[Problem to solve]
Your output is to consist only of the line containing "camera: 80 degrees right, 0 degrees up" and the lines after it, through the end of the data, reproduced exactly.

[Supplied information]
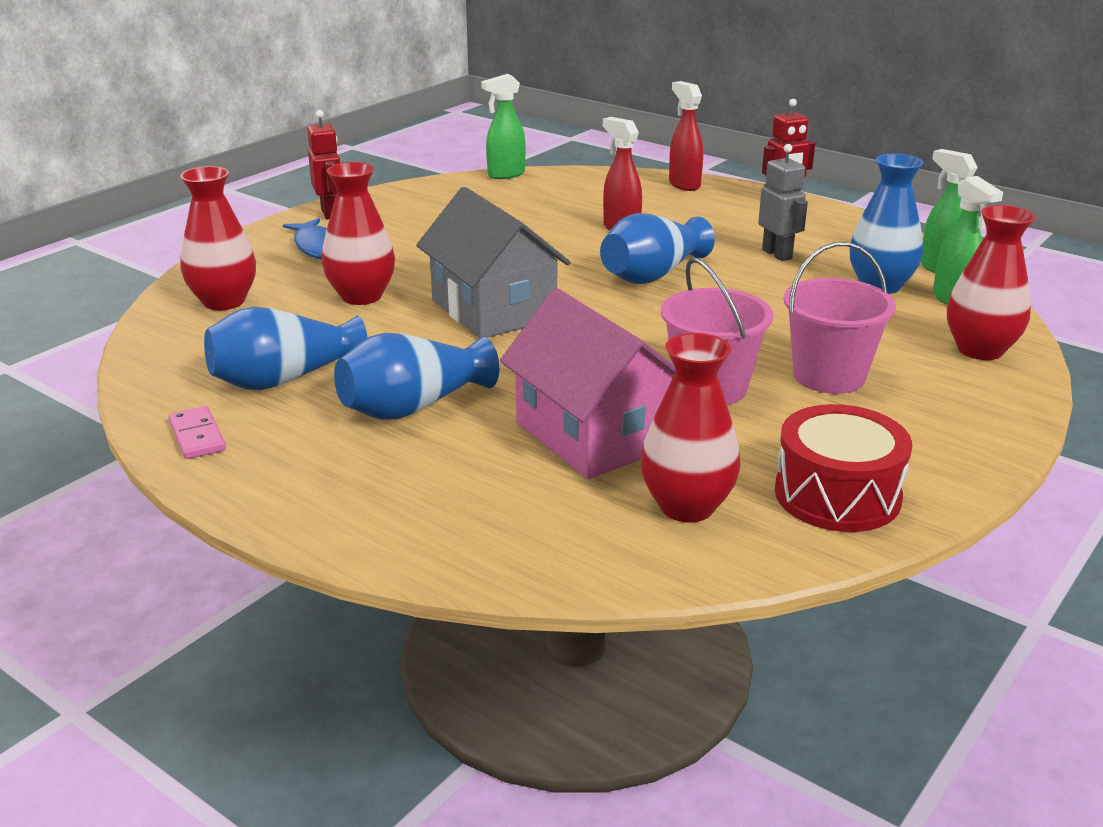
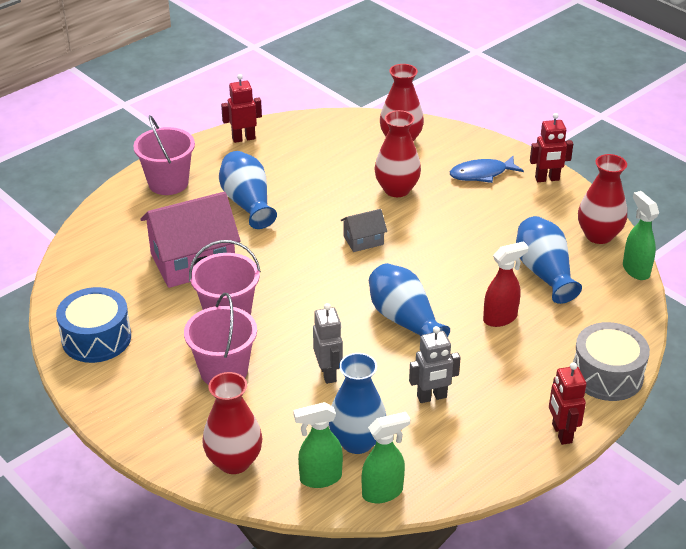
camera: 100 degrees right, 10 degrees up
(197, 436) = (243, 138): pink domino -> red robot
(284, 379) = (294, 162): blue vase -> blue vase (544, 273)
(356, 497) = (168, 183): none -> pink bucket
(493, 309) = (363, 240): grey house -> grey house, size x0.47
(684, 184) = (607, 375): red spray bottle -> grey drum
(687, 506) = (112, 283): red vase -> red vase (598, 235)
(780, 310) = (328, 373): none -> grey robot
(837, 495) = (96, 338): red drum -> blue drum

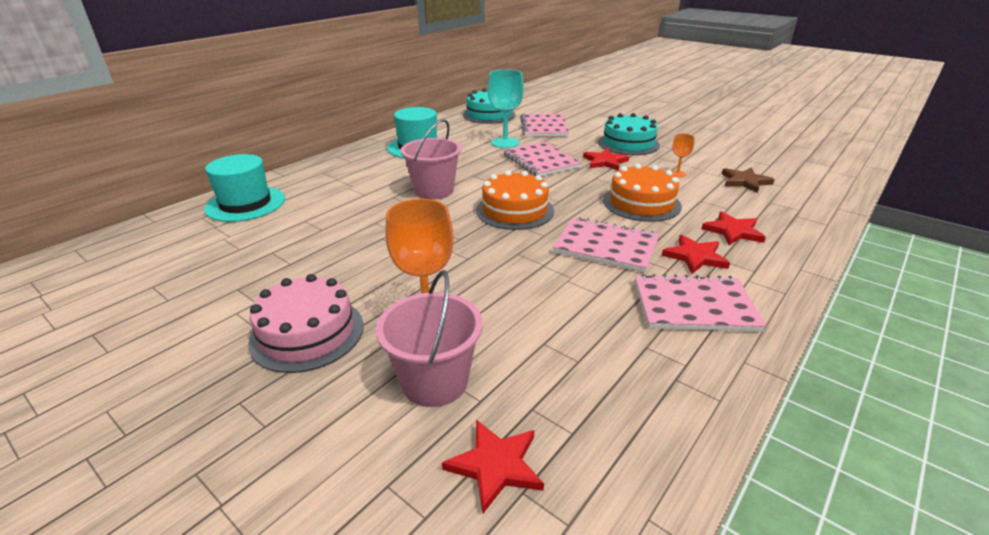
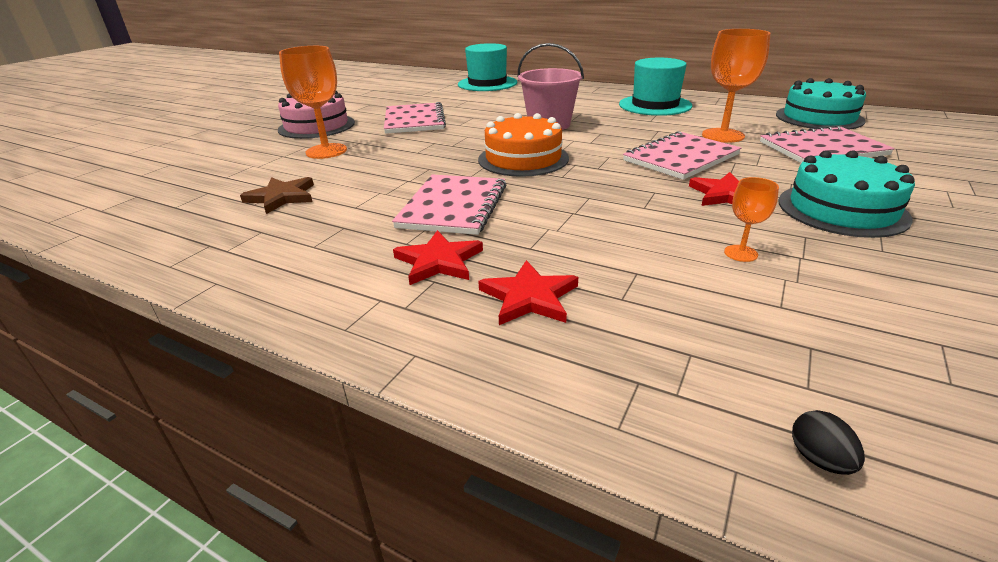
camera: 80 degrees right, 0 degrees up
(435, 382) = (252, 162): pink bucket -> none
(495, 465) = (163, 187): red star -> none
(505, 142) = (723, 135): turquoise goblet -> orange goblet
(641, 203) = (590, 224): orange cake -> none
(694, 305) = (324, 257): pink notebook -> pink notebook (414, 120)
(745, 181) = (779, 329): brown star -> brown star (282, 197)
(823, 194) = (819, 459): none -> black egg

[Answer for this exercise]
camera: 80 degrees right, 0 degrees up
(435, 382) = (252, 162): pink bucket -> none
(495, 465) = (163, 187): red star -> none
(505, 142) = (723, 135): turquoise goblet -> orange goblet
(641, 203) = (590, 224): orange cake -> none
(694, 305) = (324, 257): pink notebook -> pink notebook (414, 120)
(745, 181) = (779, 329): brown star -> brown star (282, 197)
(823, 194) = (819, 459): none -> black egg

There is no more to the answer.